**Task prompt:** Recast the lines between the one containing "gray diamond: moved 3" and the one containing "red arrow: moved 38 px right, 5 px up", inclusive, as a Markdown table with the columns Row and Line, omitting any blank lines.

**Input:**
.....

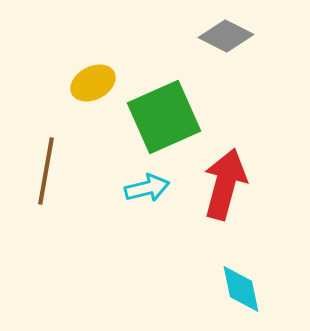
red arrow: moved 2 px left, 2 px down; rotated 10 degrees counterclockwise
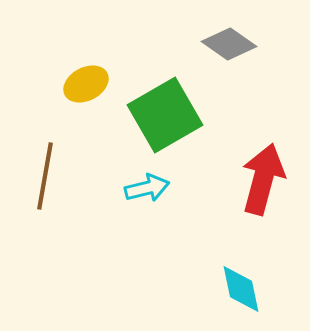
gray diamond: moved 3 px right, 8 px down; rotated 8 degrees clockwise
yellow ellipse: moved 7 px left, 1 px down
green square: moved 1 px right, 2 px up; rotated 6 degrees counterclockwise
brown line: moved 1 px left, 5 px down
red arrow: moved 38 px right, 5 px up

.....

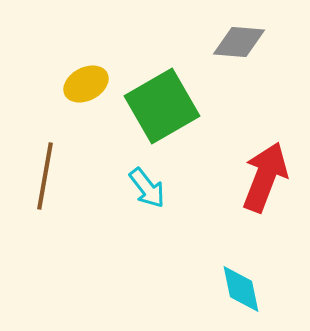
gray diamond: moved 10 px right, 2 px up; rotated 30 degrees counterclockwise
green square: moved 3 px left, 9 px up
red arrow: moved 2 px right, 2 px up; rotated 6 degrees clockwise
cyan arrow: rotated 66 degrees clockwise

.....

**Solution below:**
| Row | Line |
|---|---|
| 1 | gray diamond: moved 3 px right, 8 px down; rotated 8 degrees clockwise |
| 2 | yellow ellipse: moved 7 px left, 1 px down |
| 3 | green square: moved 1 px right, 2 px up; rotated 6 degrees counterclockwise |
| 4 | brown line: moved 1 px left, 5 px down |
| 5 | red arrow: moved 38 px right, 5 px up |